— Task goal —
Word for word, transcribe the data below from the line with "[157, 83, 192, 126]" to the line with "[119, 162, 149, 208]", keeping both of those lines.

— Records for processing —
+---+
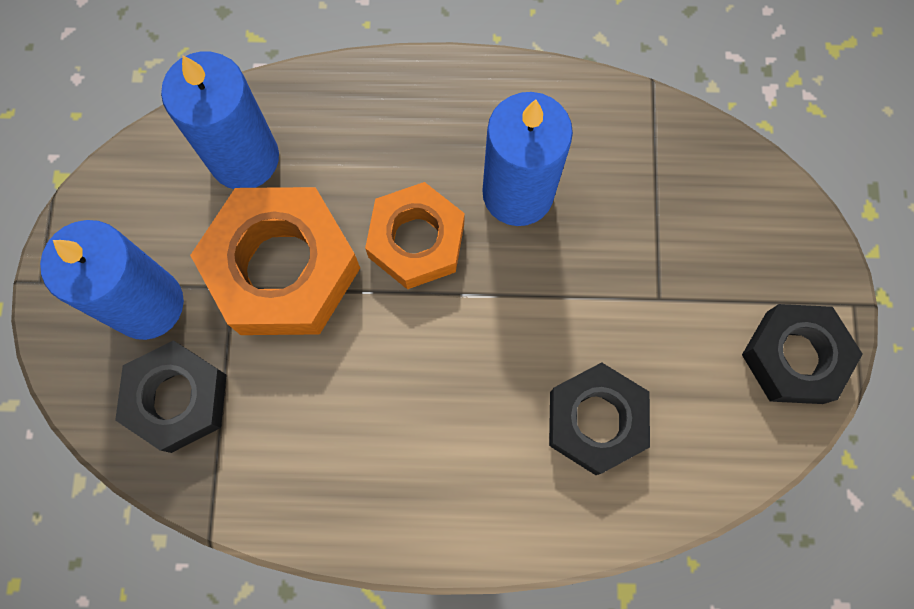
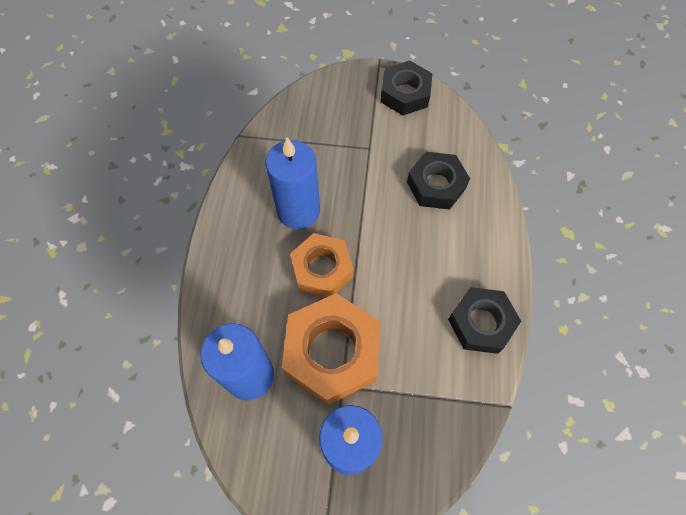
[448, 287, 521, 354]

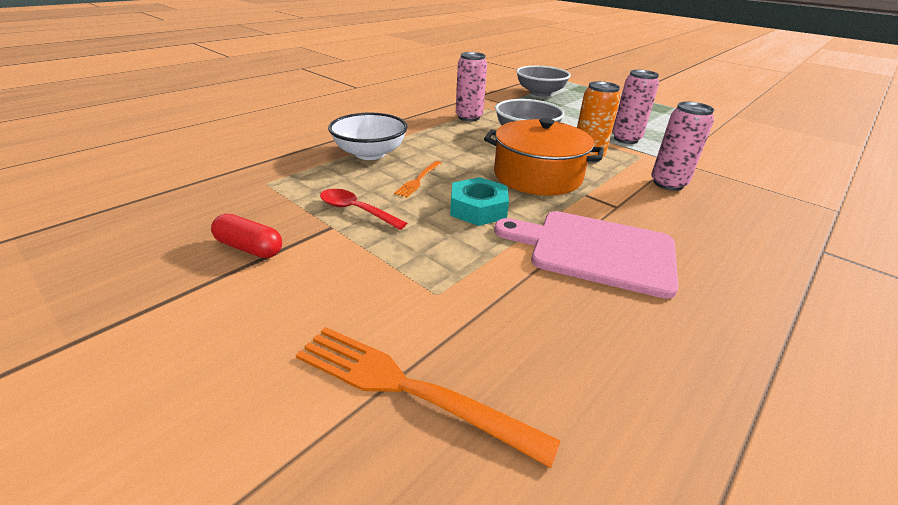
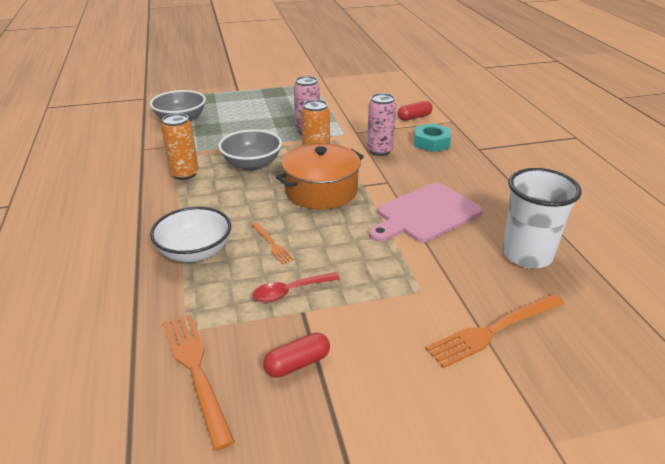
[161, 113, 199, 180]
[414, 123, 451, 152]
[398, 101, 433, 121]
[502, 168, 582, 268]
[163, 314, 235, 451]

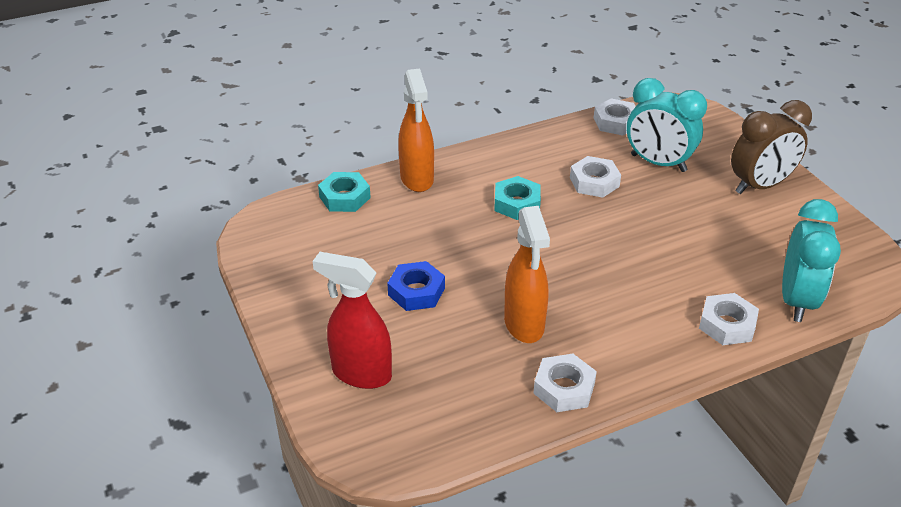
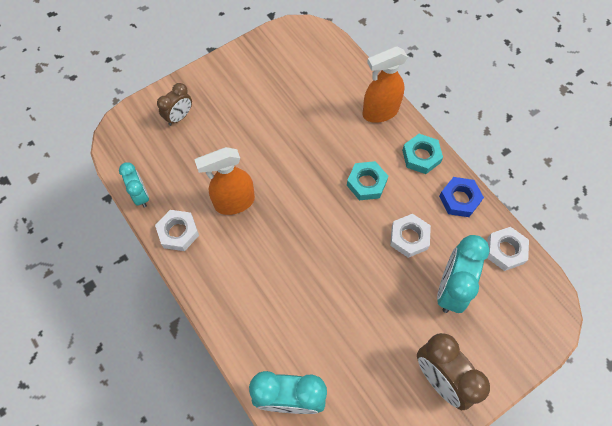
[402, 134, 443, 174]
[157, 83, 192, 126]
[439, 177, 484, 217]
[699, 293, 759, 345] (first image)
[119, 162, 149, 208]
+---+
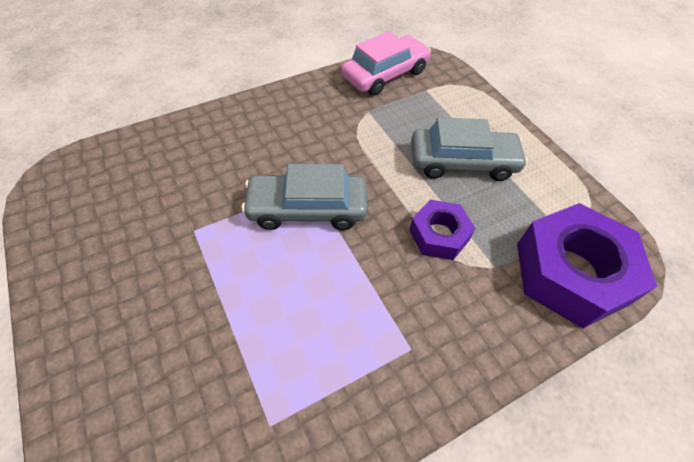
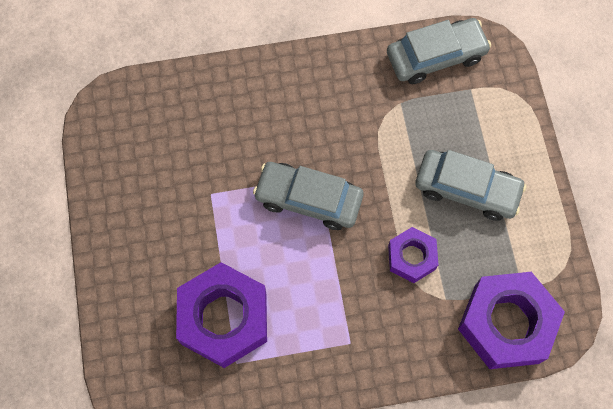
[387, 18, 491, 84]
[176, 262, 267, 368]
+---+
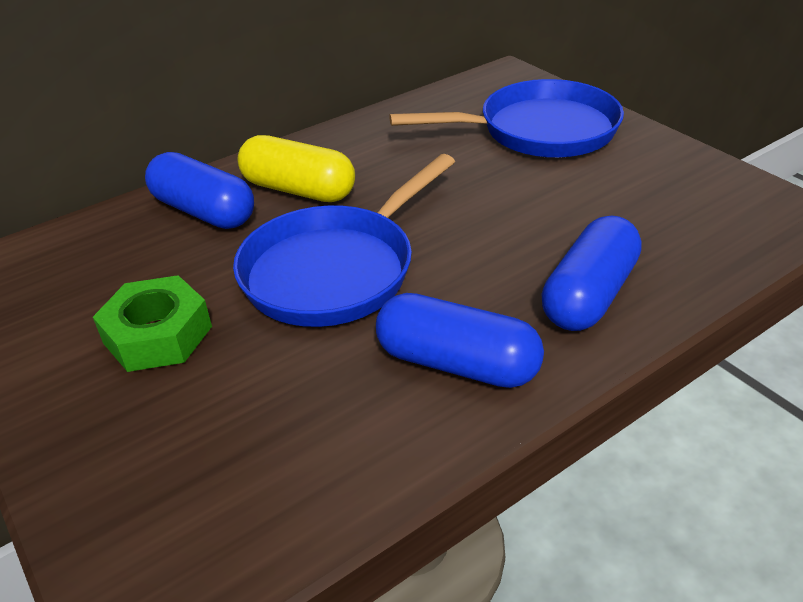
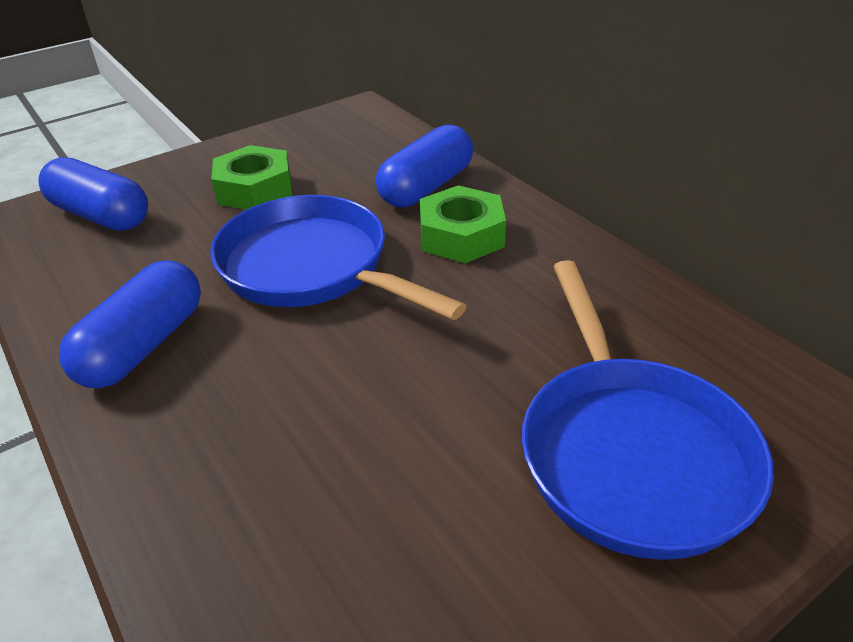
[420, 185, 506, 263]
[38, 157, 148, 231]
+---+
— Response area —
[157, 83, 192, 126]
[439, 177, 484, 217]
[699, 293, 759, 345] (first image)
[119, 162, 149, 208]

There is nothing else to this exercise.